[Work to do]
Please report each line in the entries below that contains the string "appoggiatura", copying every such line in full.

[Entries from a dataset]

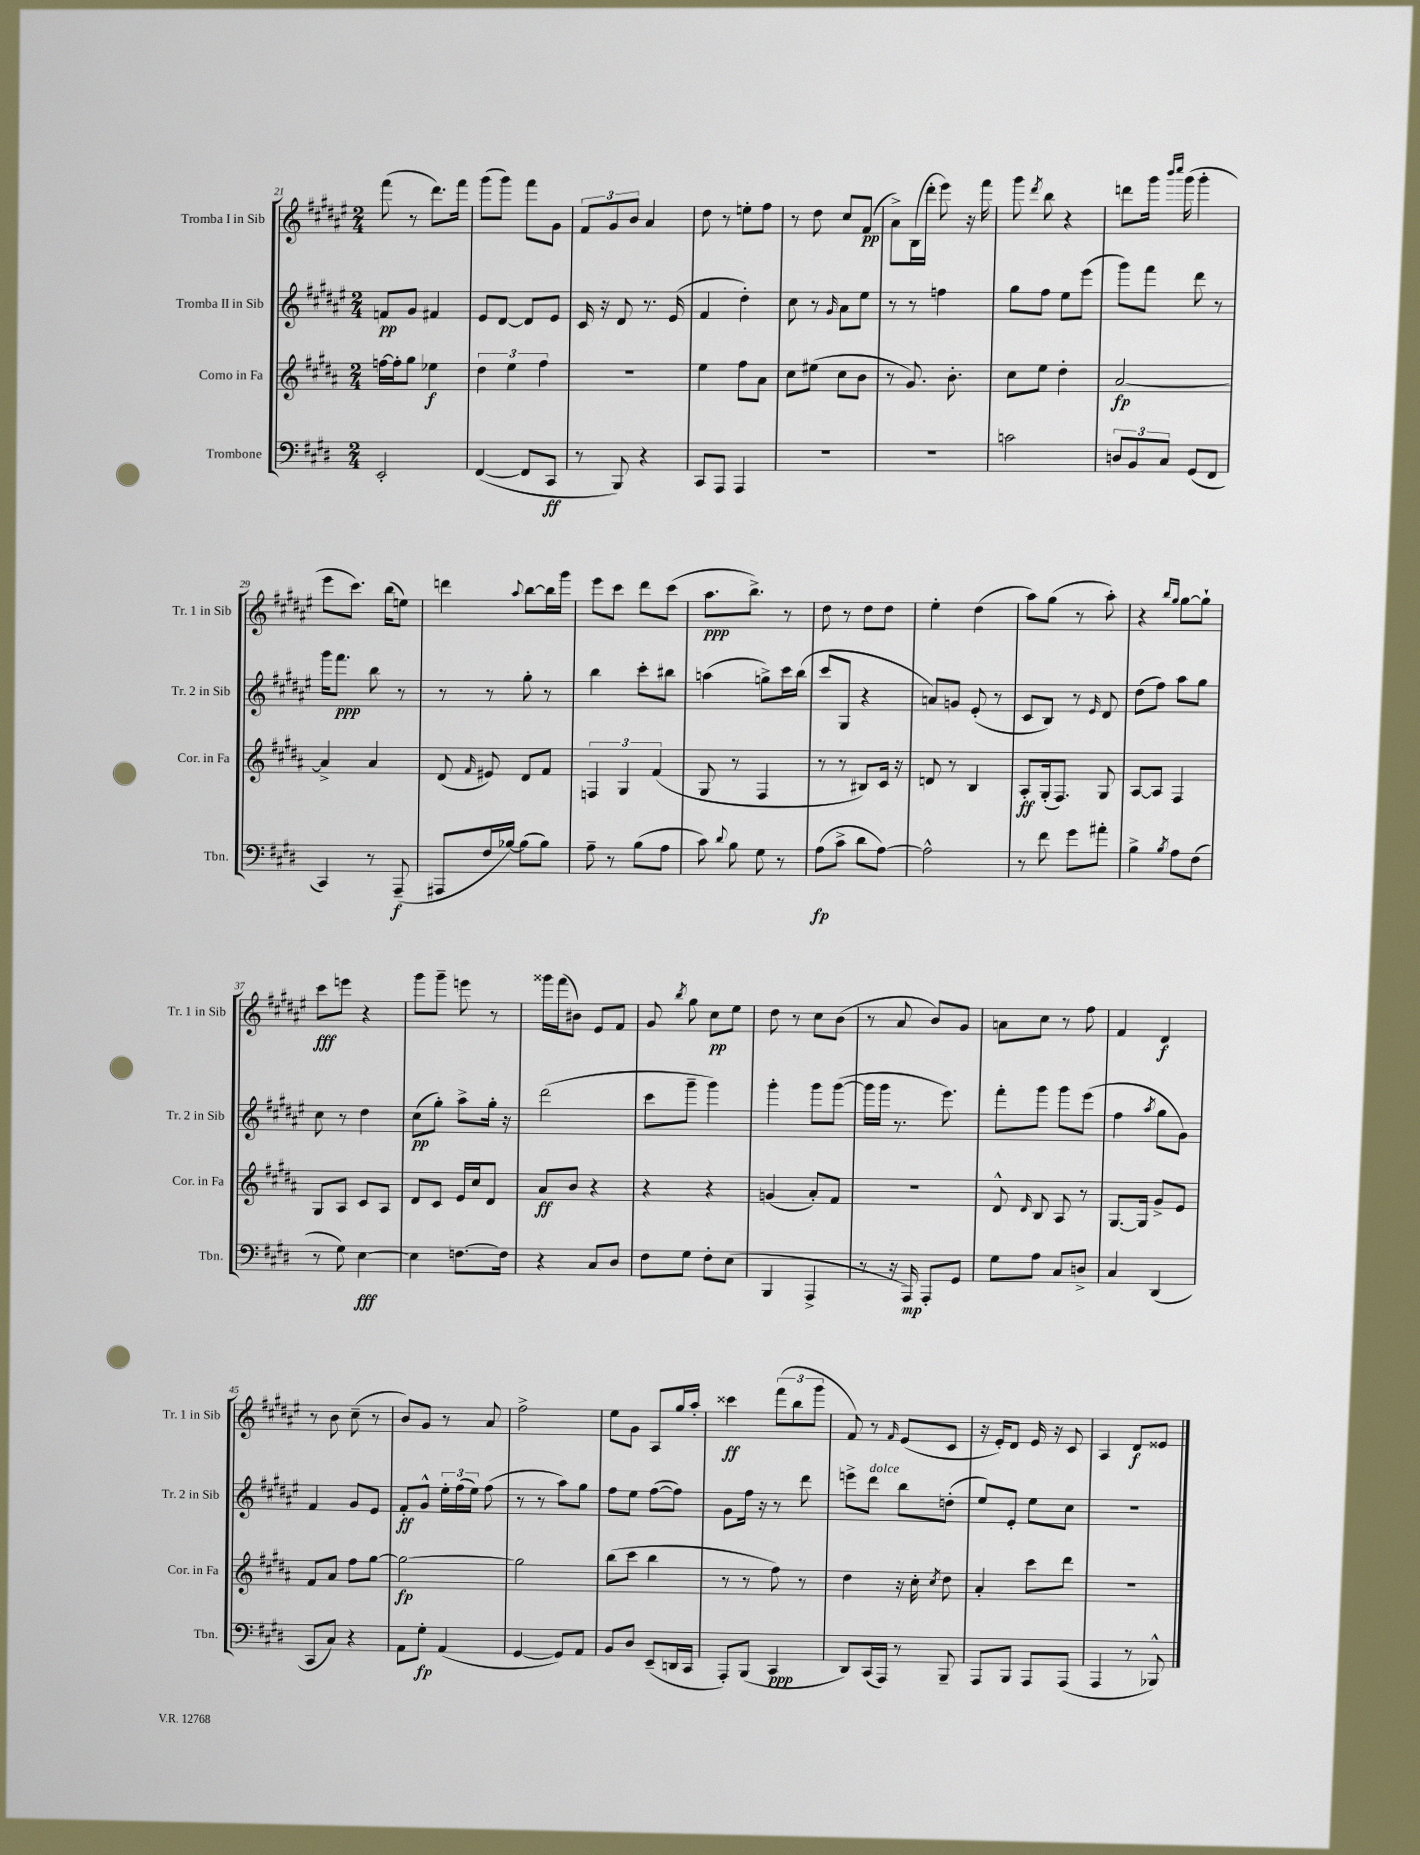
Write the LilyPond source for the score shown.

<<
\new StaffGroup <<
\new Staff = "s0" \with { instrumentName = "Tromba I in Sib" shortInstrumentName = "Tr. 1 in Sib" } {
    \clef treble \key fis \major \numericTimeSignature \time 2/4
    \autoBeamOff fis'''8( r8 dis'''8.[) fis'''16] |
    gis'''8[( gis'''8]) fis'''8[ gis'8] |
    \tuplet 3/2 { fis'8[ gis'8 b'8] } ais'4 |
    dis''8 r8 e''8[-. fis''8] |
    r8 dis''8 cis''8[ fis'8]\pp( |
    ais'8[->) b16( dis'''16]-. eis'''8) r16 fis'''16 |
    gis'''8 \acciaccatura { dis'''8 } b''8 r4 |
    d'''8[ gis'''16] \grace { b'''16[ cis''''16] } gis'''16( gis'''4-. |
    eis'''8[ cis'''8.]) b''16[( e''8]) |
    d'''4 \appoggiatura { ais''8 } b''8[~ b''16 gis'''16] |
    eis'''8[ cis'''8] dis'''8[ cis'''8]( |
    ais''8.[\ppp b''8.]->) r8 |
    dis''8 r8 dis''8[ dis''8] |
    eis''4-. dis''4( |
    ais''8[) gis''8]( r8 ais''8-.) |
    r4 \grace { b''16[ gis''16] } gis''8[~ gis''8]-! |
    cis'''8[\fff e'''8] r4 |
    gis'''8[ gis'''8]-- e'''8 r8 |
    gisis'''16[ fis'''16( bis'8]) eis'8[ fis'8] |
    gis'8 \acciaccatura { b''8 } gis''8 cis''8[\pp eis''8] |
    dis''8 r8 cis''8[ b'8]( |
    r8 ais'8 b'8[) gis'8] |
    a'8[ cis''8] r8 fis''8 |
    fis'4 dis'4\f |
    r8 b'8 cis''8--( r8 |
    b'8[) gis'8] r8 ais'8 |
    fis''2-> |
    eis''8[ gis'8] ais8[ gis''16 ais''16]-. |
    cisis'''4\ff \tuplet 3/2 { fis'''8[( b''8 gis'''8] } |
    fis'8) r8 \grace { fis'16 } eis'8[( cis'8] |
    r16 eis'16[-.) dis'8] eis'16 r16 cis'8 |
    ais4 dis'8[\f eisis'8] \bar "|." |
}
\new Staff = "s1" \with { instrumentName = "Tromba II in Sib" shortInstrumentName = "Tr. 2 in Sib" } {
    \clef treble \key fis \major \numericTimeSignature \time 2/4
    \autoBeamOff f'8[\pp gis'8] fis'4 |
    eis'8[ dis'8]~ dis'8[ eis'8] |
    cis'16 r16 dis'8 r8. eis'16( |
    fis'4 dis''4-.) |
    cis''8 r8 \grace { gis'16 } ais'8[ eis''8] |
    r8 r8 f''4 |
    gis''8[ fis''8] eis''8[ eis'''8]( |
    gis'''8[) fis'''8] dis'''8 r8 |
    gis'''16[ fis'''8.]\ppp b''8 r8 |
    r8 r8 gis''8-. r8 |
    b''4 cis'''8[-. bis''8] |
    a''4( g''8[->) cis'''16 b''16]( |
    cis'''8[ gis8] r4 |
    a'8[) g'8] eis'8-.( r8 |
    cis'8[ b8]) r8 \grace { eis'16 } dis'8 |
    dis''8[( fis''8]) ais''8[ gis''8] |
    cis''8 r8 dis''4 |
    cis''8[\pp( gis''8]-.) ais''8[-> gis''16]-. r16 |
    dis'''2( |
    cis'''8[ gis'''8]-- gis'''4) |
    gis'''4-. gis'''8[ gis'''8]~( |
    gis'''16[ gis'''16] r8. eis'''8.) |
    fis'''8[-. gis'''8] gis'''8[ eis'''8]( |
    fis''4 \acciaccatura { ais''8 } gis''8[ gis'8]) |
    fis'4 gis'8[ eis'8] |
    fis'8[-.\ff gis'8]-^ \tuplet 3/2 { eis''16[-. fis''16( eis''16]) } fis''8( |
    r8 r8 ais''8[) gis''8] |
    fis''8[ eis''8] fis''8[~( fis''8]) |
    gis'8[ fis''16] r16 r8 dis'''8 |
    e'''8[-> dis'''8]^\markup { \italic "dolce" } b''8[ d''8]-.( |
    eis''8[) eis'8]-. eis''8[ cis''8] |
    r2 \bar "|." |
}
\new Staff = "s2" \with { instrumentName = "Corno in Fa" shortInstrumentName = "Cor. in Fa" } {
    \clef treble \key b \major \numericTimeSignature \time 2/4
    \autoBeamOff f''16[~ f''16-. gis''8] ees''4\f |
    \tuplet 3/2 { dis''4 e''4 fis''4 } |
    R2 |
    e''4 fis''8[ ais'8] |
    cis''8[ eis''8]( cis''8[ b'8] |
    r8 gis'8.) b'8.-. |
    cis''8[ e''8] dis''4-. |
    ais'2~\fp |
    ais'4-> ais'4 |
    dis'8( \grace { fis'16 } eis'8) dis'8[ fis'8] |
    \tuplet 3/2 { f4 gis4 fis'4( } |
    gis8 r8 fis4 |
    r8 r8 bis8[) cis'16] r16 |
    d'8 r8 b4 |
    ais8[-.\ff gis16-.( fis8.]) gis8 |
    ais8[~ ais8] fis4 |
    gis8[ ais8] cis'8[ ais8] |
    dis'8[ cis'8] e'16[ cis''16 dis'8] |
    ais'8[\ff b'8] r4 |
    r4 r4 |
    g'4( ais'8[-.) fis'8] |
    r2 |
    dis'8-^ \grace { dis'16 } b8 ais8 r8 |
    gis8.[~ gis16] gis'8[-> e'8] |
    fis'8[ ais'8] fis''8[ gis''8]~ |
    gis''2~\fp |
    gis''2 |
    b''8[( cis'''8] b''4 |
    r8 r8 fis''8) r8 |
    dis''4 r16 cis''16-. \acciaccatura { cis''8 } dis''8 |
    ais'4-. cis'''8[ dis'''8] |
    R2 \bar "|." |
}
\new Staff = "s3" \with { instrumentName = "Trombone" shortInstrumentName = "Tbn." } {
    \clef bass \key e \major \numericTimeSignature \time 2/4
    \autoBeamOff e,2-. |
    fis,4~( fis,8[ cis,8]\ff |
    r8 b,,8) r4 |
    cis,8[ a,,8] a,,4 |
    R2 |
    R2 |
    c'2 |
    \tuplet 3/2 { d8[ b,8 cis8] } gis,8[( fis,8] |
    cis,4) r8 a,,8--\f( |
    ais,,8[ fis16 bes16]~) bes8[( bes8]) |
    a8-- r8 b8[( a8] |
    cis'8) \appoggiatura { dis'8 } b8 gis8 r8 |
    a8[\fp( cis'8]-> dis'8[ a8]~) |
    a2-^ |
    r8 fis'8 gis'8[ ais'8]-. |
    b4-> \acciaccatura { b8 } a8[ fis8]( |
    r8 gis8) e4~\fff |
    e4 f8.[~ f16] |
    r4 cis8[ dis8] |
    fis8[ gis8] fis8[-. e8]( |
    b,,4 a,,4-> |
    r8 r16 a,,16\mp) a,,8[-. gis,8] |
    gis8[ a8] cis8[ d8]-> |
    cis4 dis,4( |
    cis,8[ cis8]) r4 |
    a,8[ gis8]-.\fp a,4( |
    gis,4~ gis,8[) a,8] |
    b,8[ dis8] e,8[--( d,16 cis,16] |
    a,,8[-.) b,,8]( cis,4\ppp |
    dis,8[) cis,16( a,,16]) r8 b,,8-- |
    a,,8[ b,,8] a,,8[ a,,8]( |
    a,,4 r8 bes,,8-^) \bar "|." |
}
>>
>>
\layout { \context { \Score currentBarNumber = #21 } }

[The completed task]
    d'''4 \appoggiatura { ais''8 } b''8[~ b''16 gis'''16] |
    cis'8) \appoggiatura { dis'8 } b8 gis8 r8 |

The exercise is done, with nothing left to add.